■ **Work request**:
The response should contain only those lines of the entries below that include the string "none".

□ □ □ □

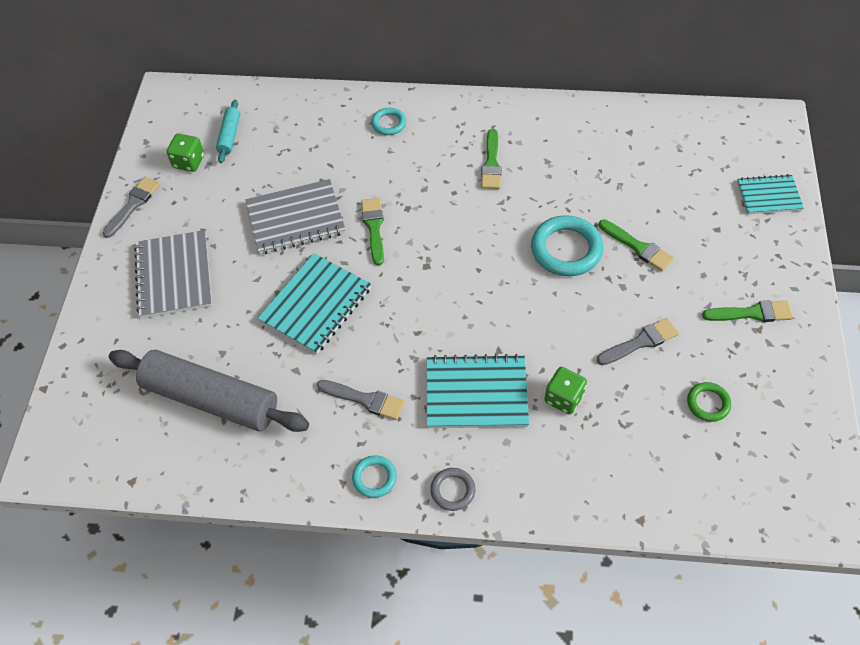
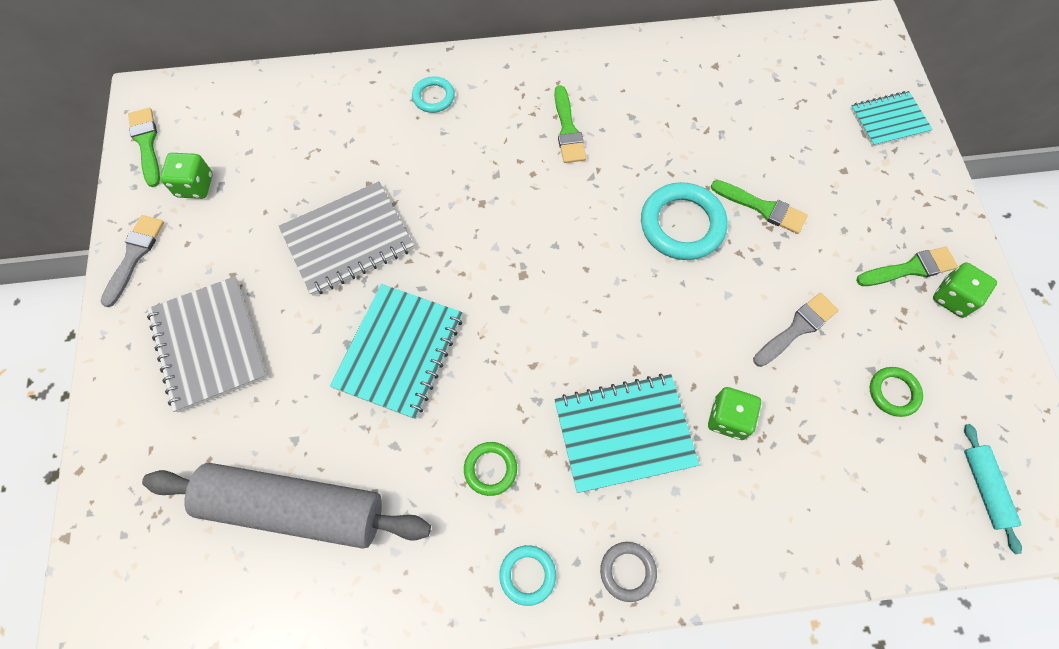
camera: 15 degrees left, 10 degrees up
(229, 136) = (240, 143): turquoise rolling pin -> turquoise rolling pin (984, 488)
(365, 400) = (490, 469): grey brush -> green ring
(374, 227) = (447, 235): green brush -> green brush (146, 143)
(782, 341) = (953, 298): none -> green dice

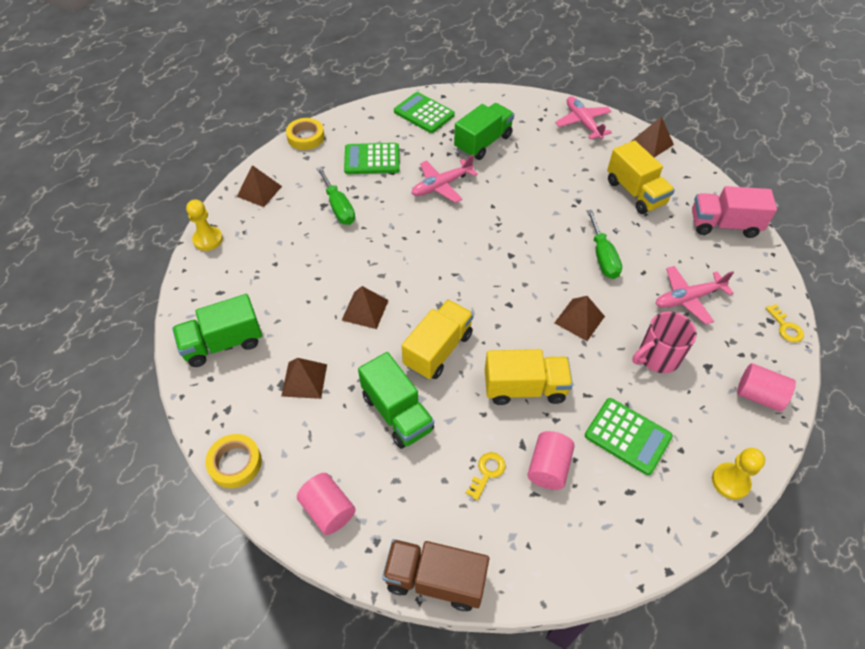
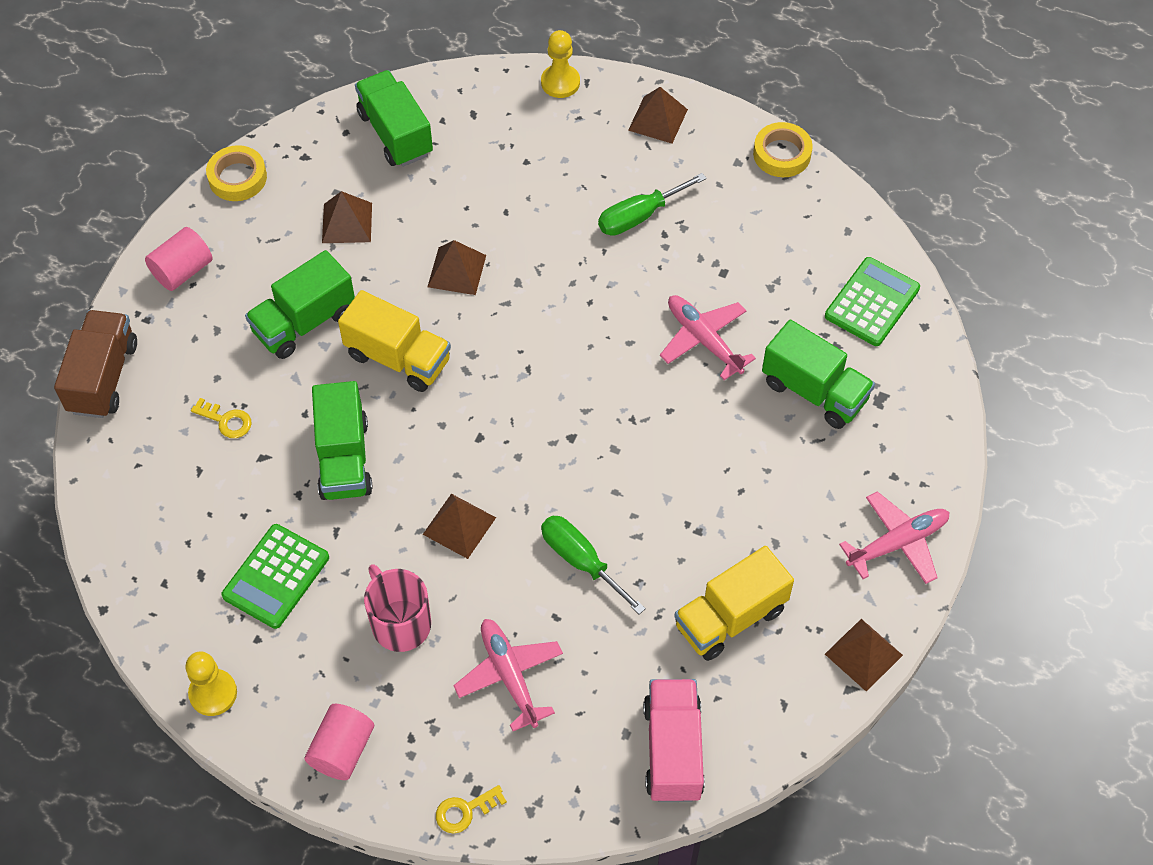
camera: 85 degrees right, 5 degrees up
(372, 159) = (747, 244): green calculator -> none
(524, 388) = (344, 458): yellow truck -> green truck
(548, 467) = (232, 485): pink cylinder -> none
(602, 257) = (581, 561): green screwdriver -> green screwdriver turned 60 degrees clockwise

□ □ □ □

■ **Result of this task**:
(782, 341) = (953, 298): none -> green dice
(372, 159) = (747, 244): green calculator -> none
(548, 467) = (232, 485): pink cylinder -> none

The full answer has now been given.